(WORKING DATA)

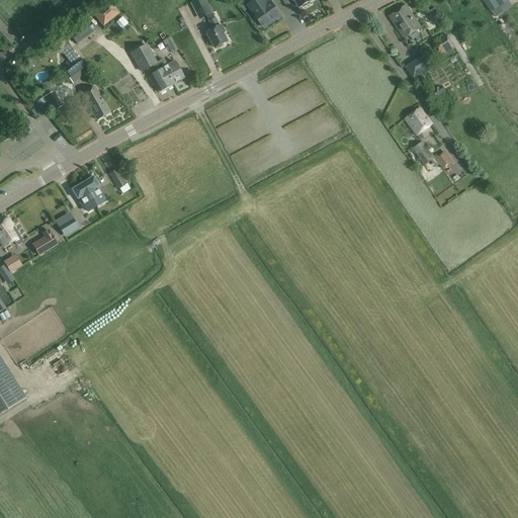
[(208,21),(212,29),(207,32),(216,48),(228,41),(224,32),(226,32),(222,24),(220,25),(213,13),(206,0),(197,0),(191,3),(199,20),(206,17),(209,21),(208,21)]
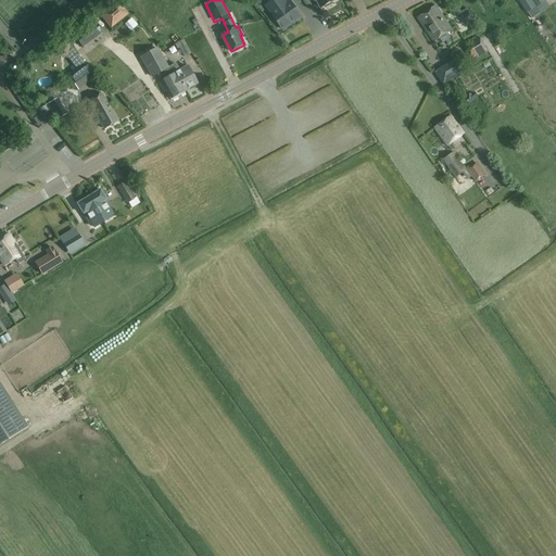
[(301,16),(290,2),(287,4),(283,0),(274,0),(266,5),(282,29),(301,16)]
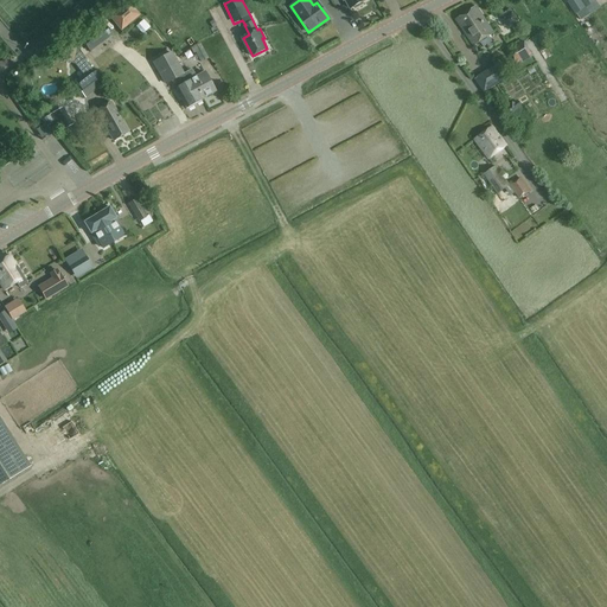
[(572,0),(570,1),(577,13),(596,0),(595,0),(572,0)]
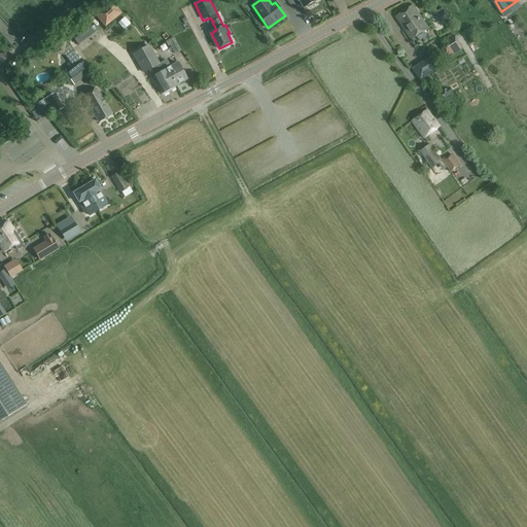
[(95,14),(105,27),(121,13),(111,1),(95,14)]
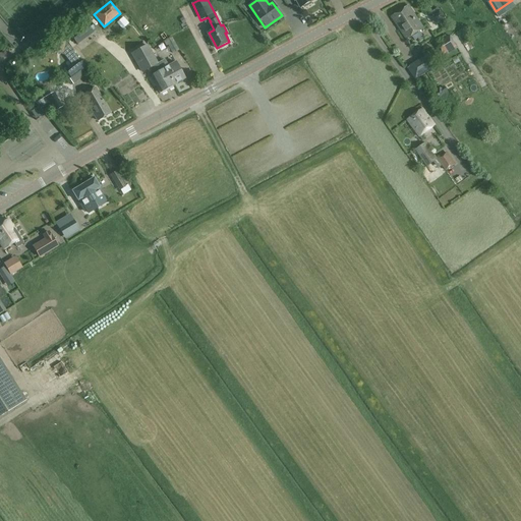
[(392,17),(407,40),(424,29),(409,5),(392,17)]
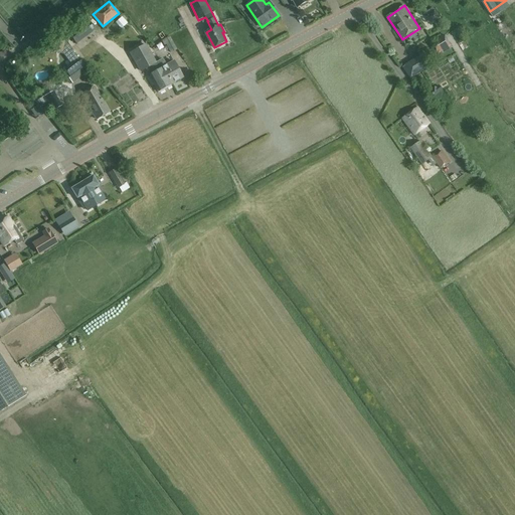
[(116,22),(121,29),(128,23),(122,17),(116,22)]
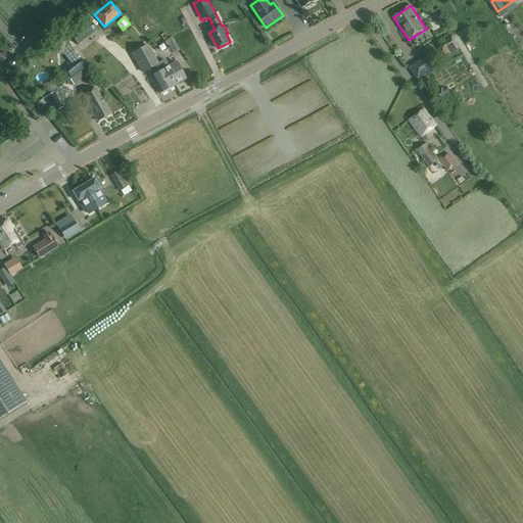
[(70,35),(78,45),(96,31),(89,20),(70,35)]
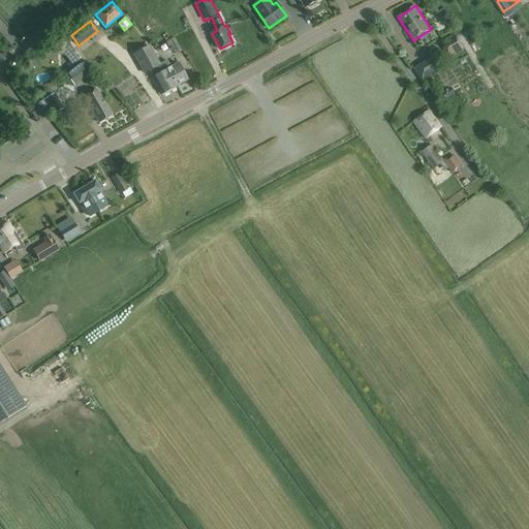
[(457,35),(442,45),(449,57),(464,48),(457,35)]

(End WORKING DATA)

Nothing but the lines from the one holding "[(572,0),(570,1),(577,13),(596,0),(595,0),(572,0)]" through the final line of the records above belongs in the answer, each retyped exactly; omit the pictures.

* YOUR RESPONSE *
[(572,0),(570,1),(577,13),(596,0),(595,0),(572,0)]
[(95,14),(105,27),(121,13),(111,1),(95,14)]
[(392,17),(407,40),(424,29),(409,5),(392,17)]
[(116,22),(121,29),(128,23),(122,17),(116,22)]
[(70,35),(78,45),(96,31),(89,20),(70,35)]
[(457,35),(442,45),(449,57),(464,48),(457,35)]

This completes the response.